Difference listings
::::::::
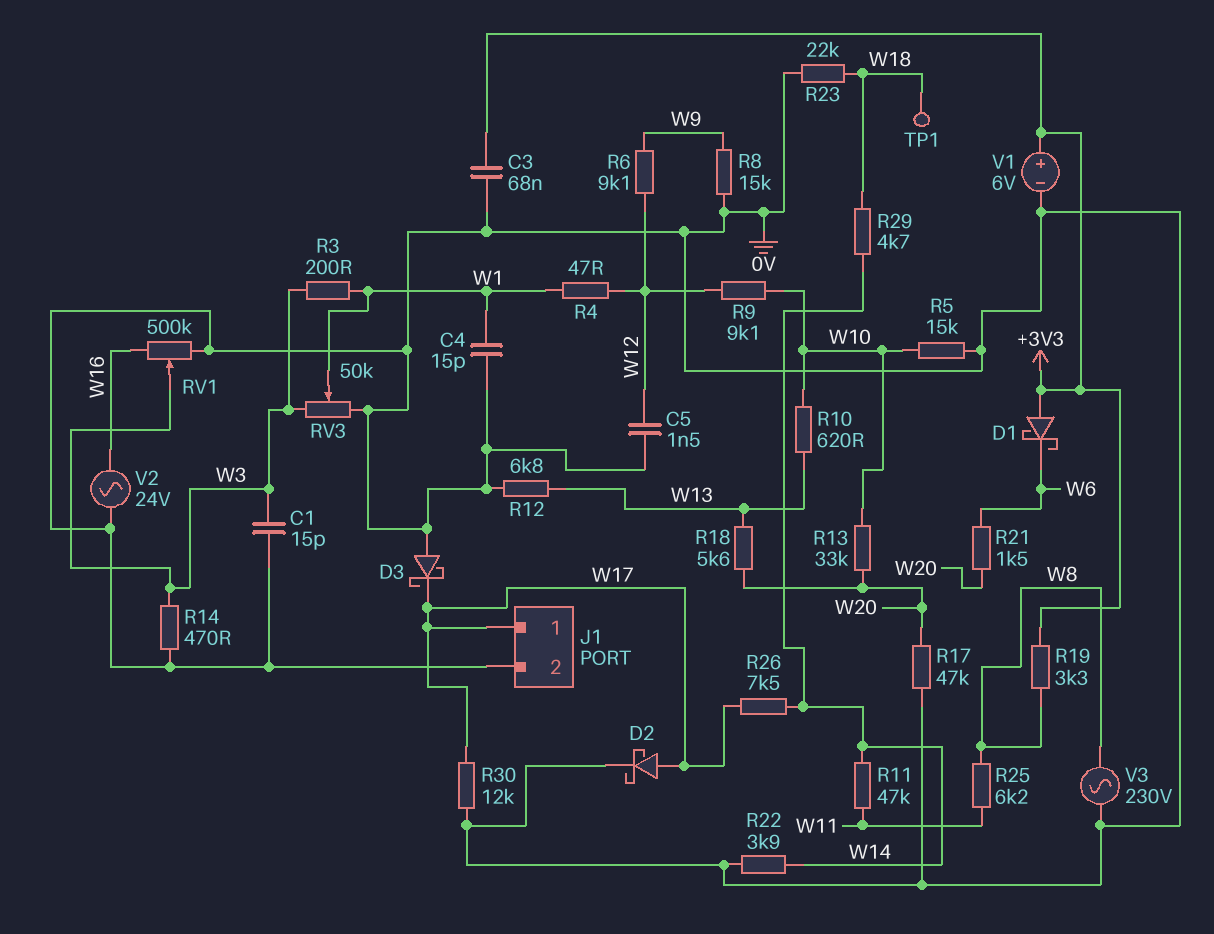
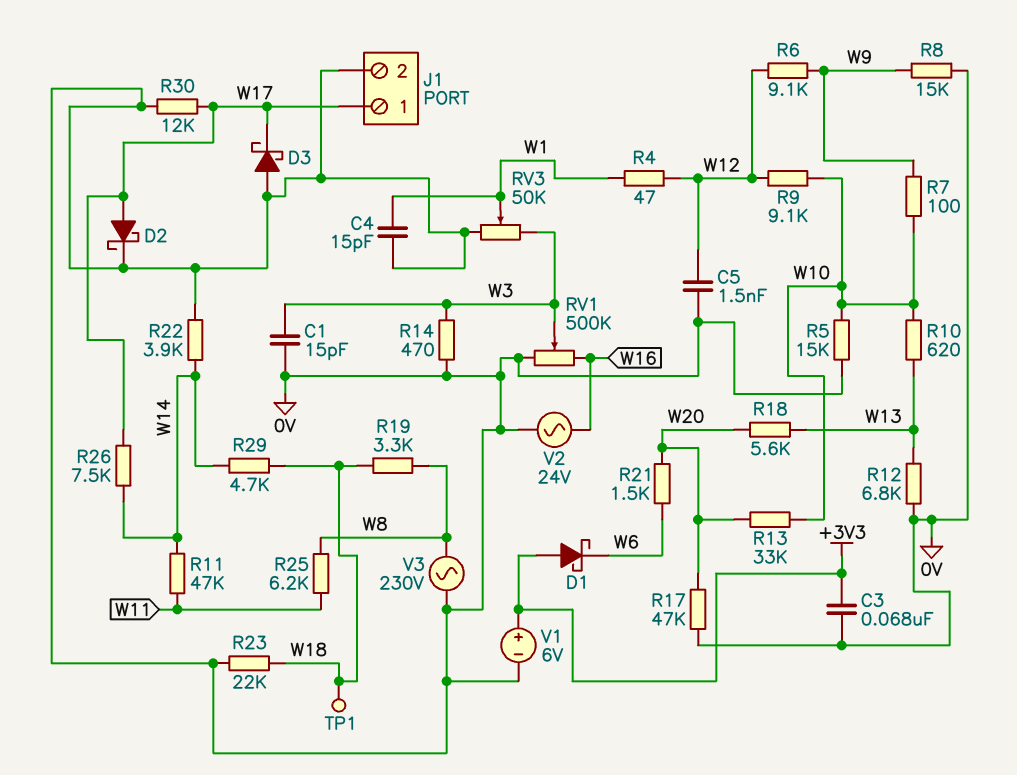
R3: 200 (W1, W3) -> none
R7: none -> 100 (W9, W10)
R19: 3.3k (+3V3, W8) -> 3.3k (W8, W18)

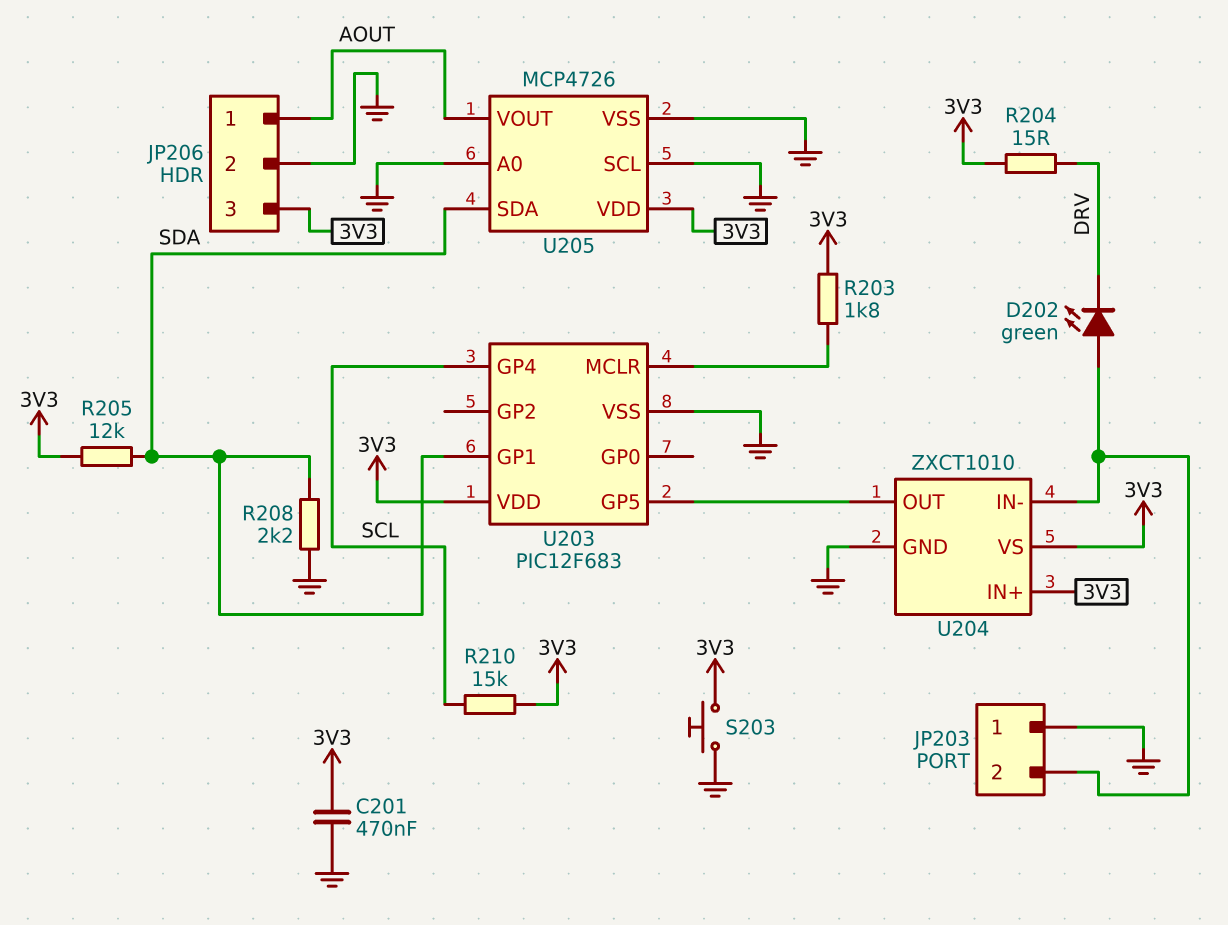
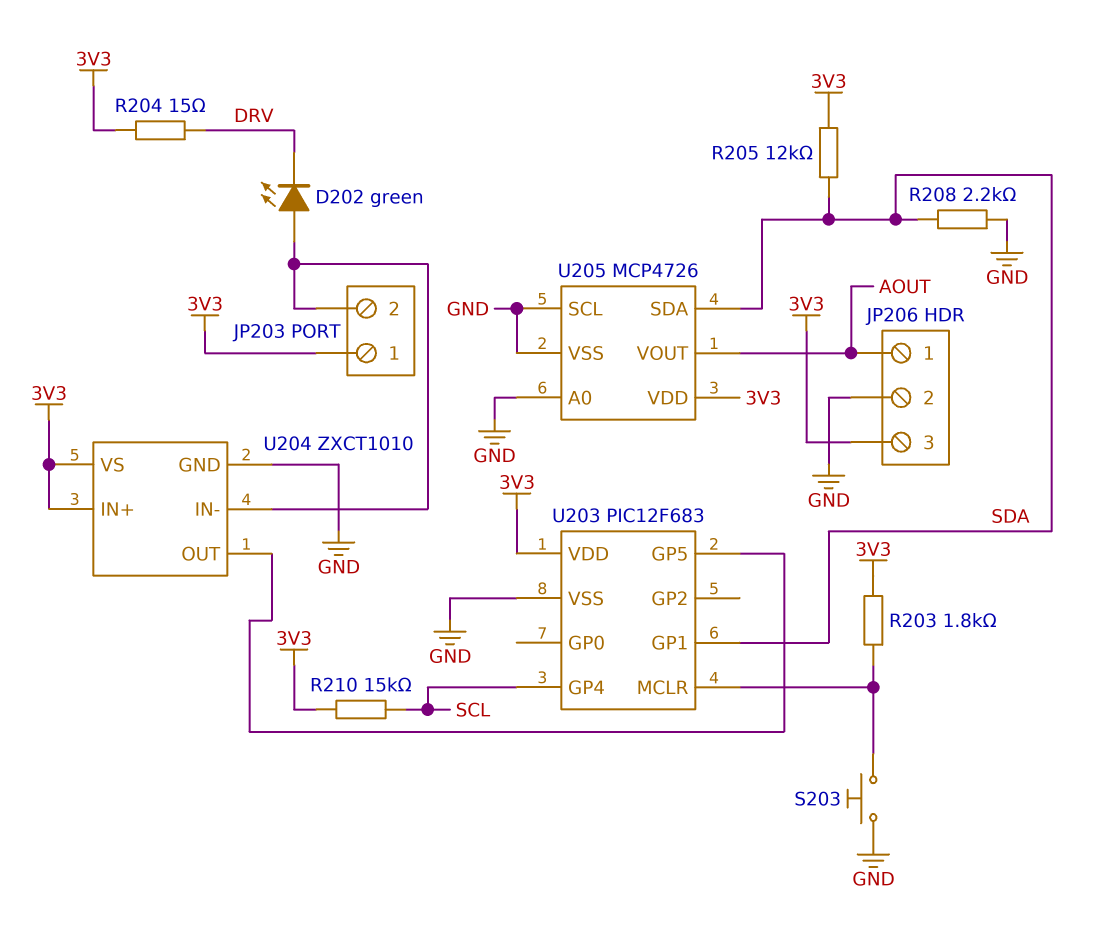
C201: 470nF (3V3, GND) -> none
JP203 pin 1: GND -> 3V3
S203: button (3V3, GND) -> button (GND, U203/MCLR)

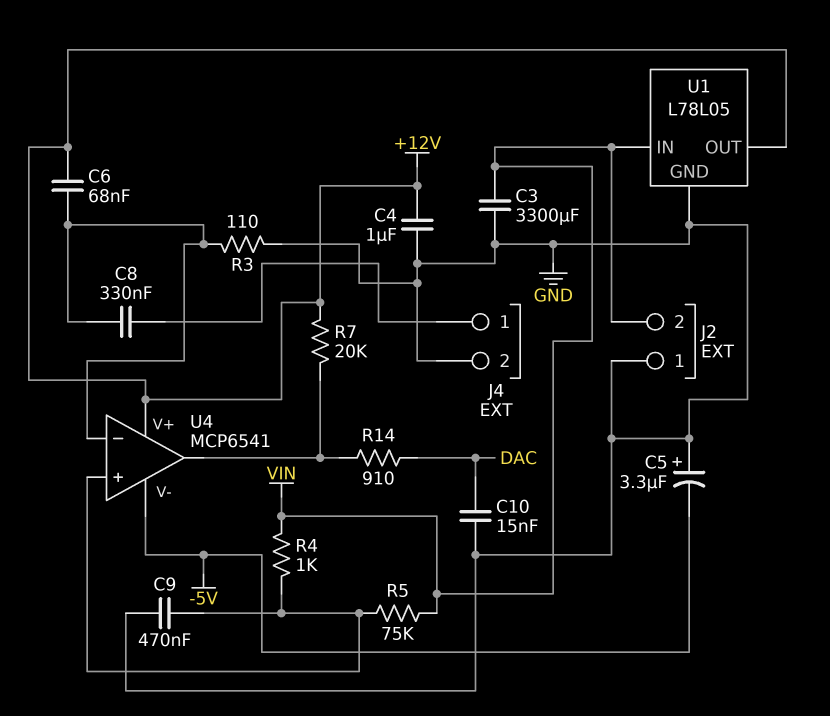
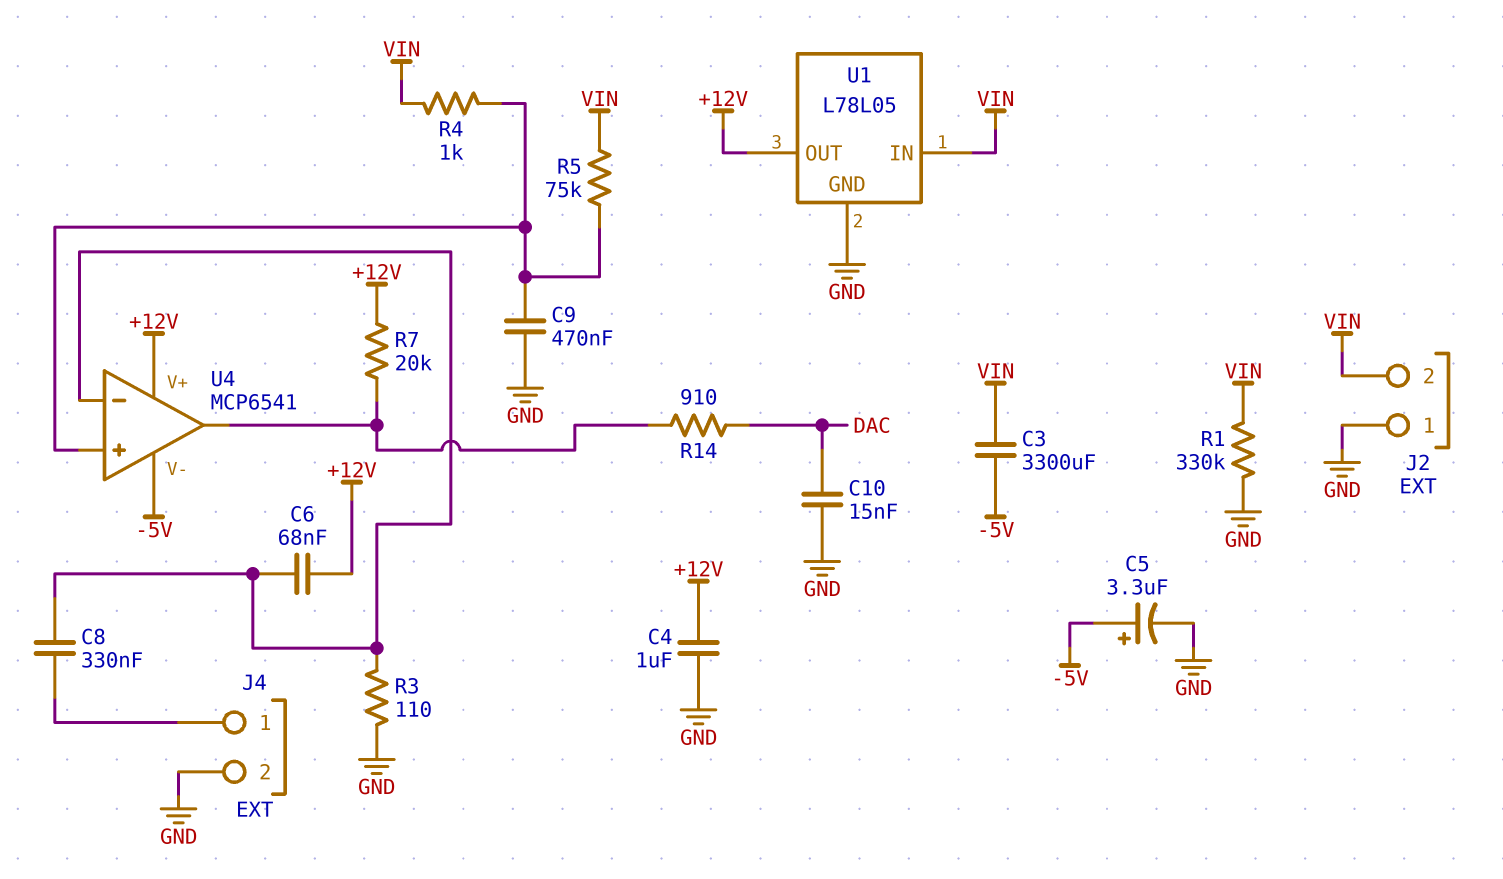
C3: 3300uF (GND, VIN) -> 3300uF (-5V, VIN)
C5: 3.3uF (plus GND, minus -5V) -> 3.3uF (plus -5V, minus GND)
R1: none -> 330k (GND, VIN)

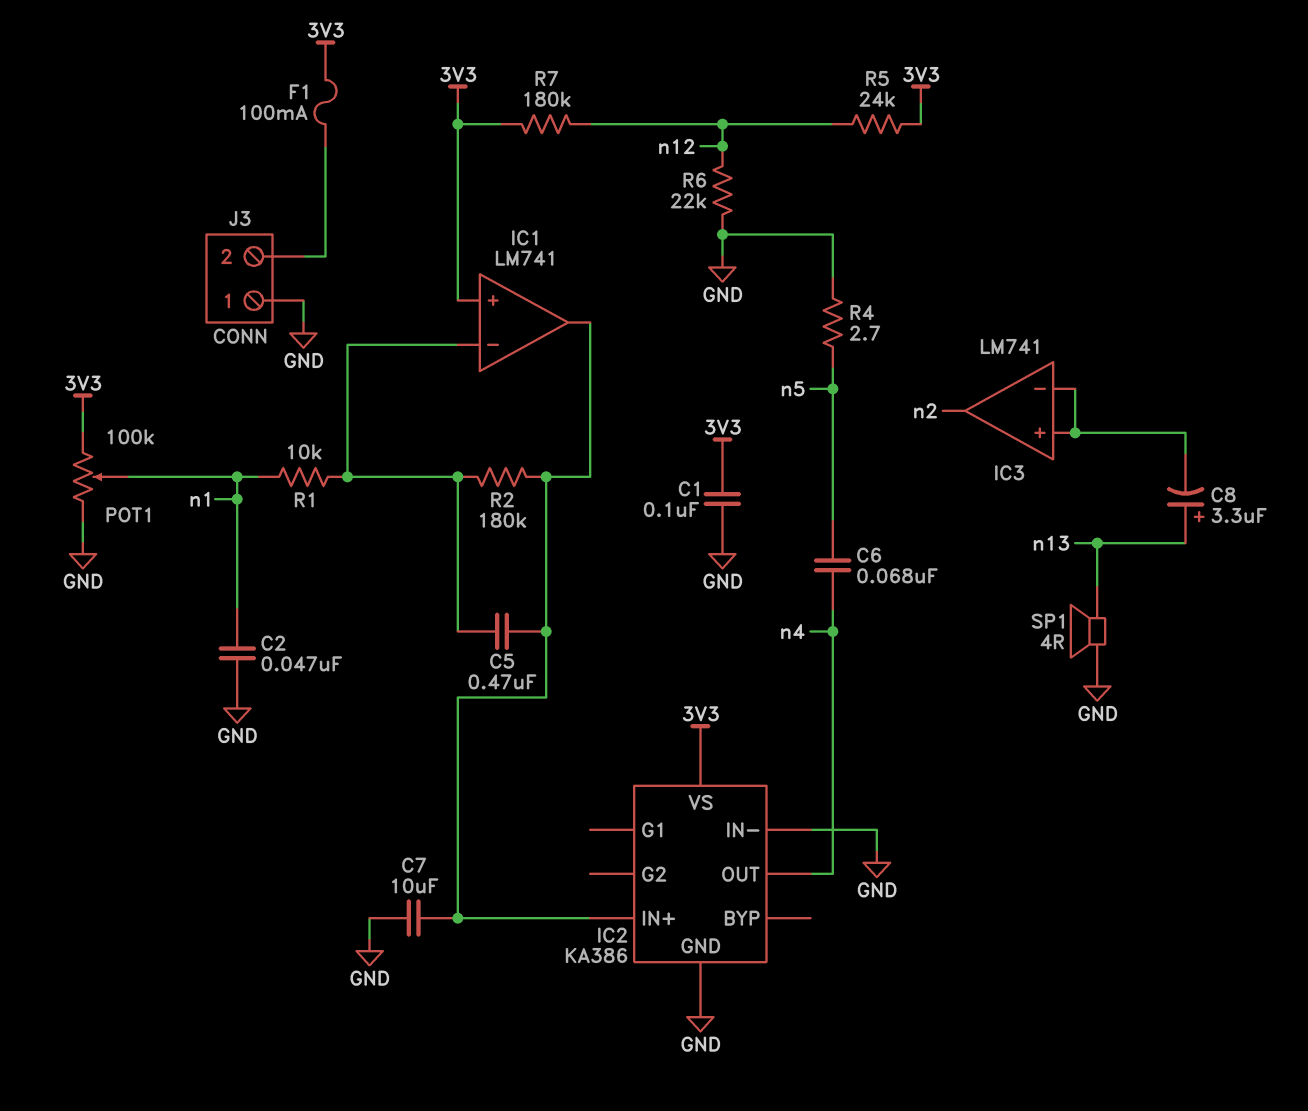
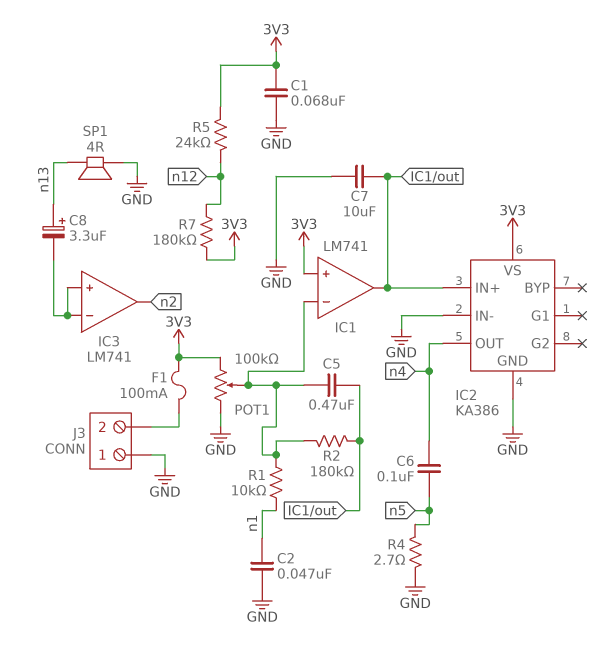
C1: 100nF (3V3, GND) -> 68nF (3V3, GND)
C6: 68nF (n4, n5) -> 100nF (n4, n5)
POT1: 100k (3V3, GND, wiper n1) -> 100k (3V3, GND, wiper IC1/in-)
R6: 22k (GND, n12) -> none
::::::::
What the exercise asks
Please repeat, exactly and only, the lines from the one containing "C1: 100nF (3V3, GND) -> 68nF (3V3, GND)" through the last line of the records, both included.

Output below
C1: 100nF (3V3, GND) -> 68nF (3V3, GND)
C6: 68nF (n4, n5) -> 100nF (n4, n5)
POT1: 100k (3V3, GND, wiper n1) -> 100k (3V3, GND, wiper IC1/in-)
R6: 22k (GND, n12) -> none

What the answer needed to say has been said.